[Start of section]

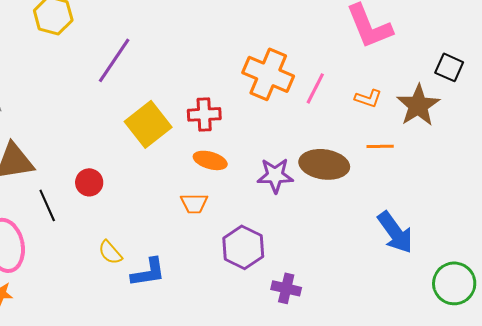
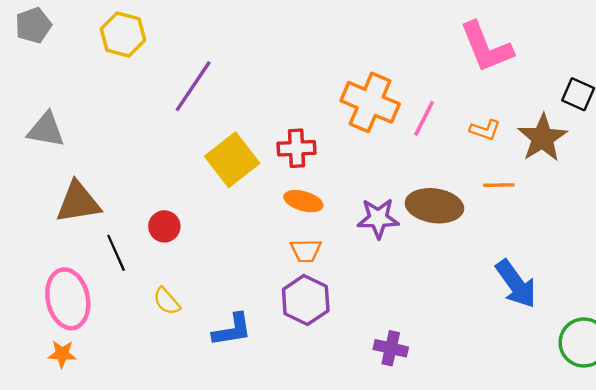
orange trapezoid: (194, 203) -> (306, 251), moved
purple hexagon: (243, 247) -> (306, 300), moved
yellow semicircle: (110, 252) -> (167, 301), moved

[End of section]
[Start of section]

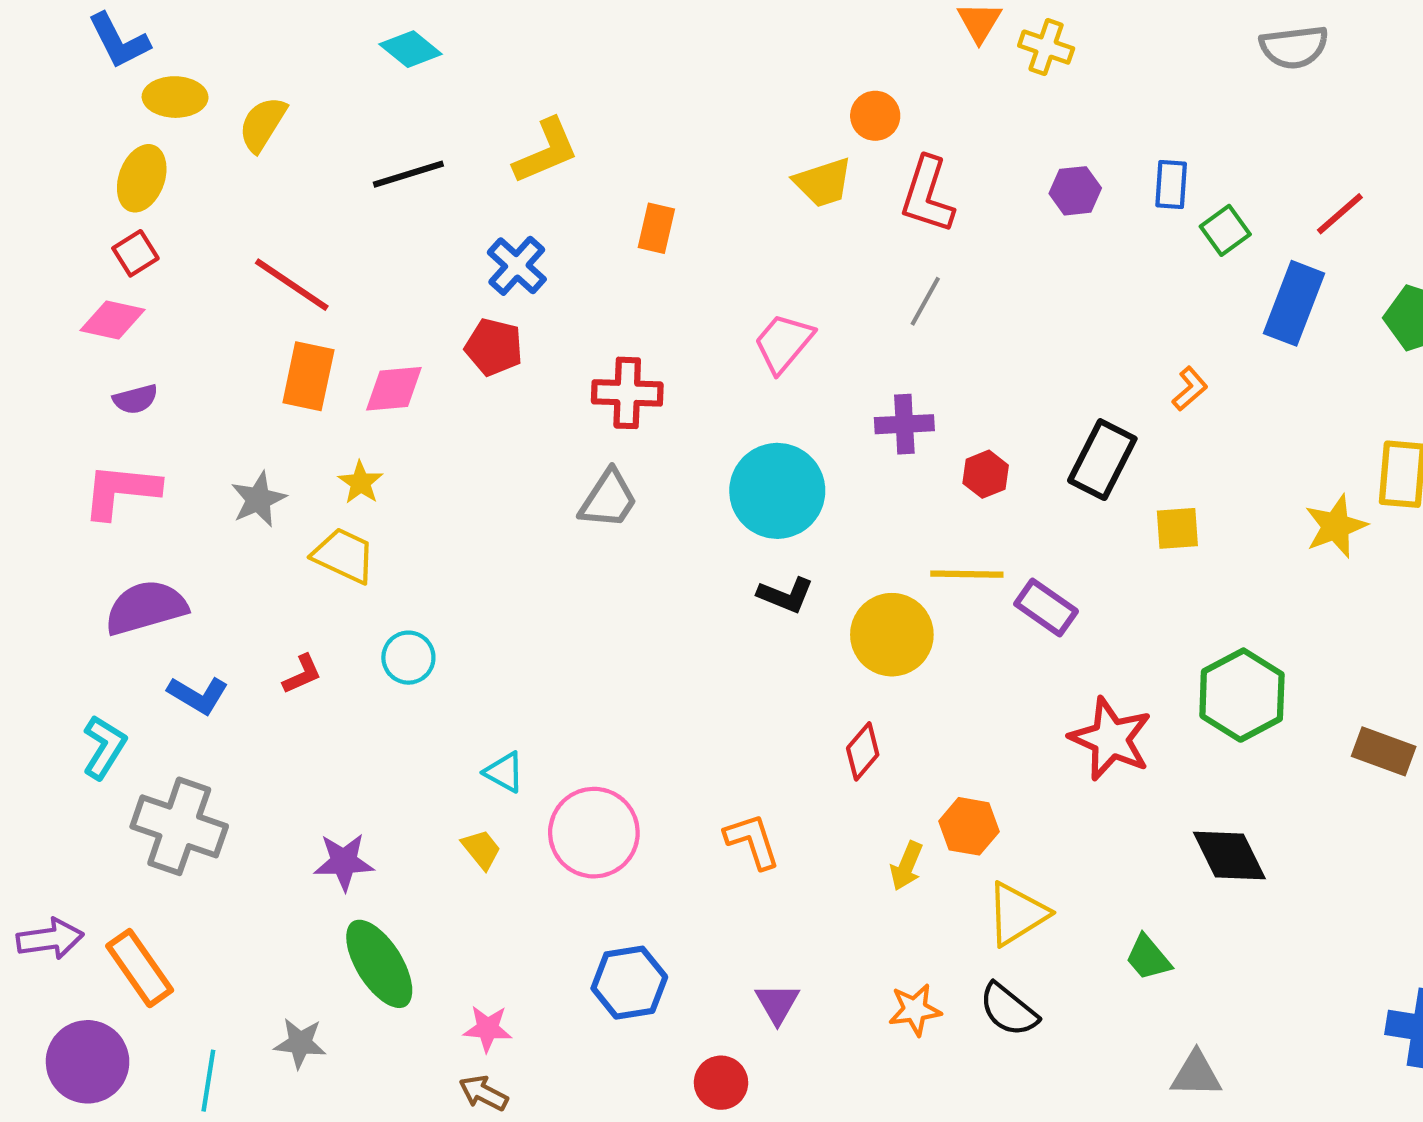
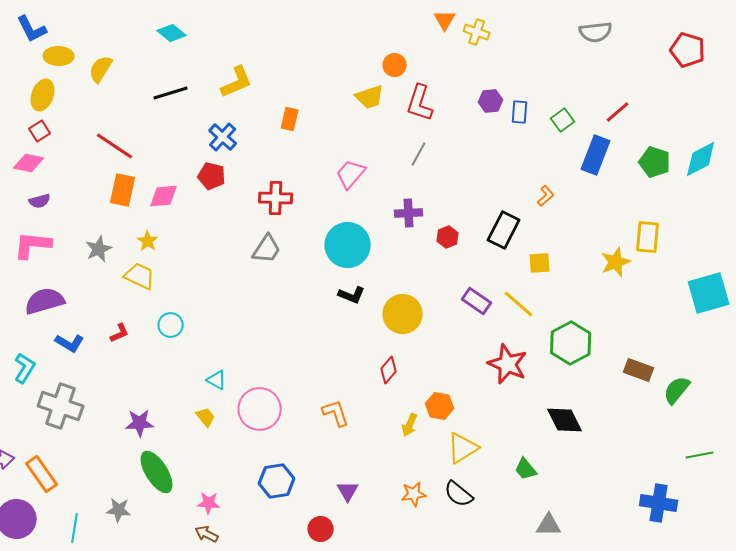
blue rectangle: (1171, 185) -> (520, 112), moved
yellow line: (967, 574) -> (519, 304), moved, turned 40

[End of section]

### YOUR ASSIGNMENT
Using the data above, reproduce exactly the lines between those holding "purple hexagon: (243, 247)" and "yellow semicircle: (110, 252)", inclusive, and no others.

### ANSWER TO THIS EXERCISE
purple hexagon: (243, 247) -> (306, 300), moved
yellow semicircle: (110, 252) -> (167, 301), moved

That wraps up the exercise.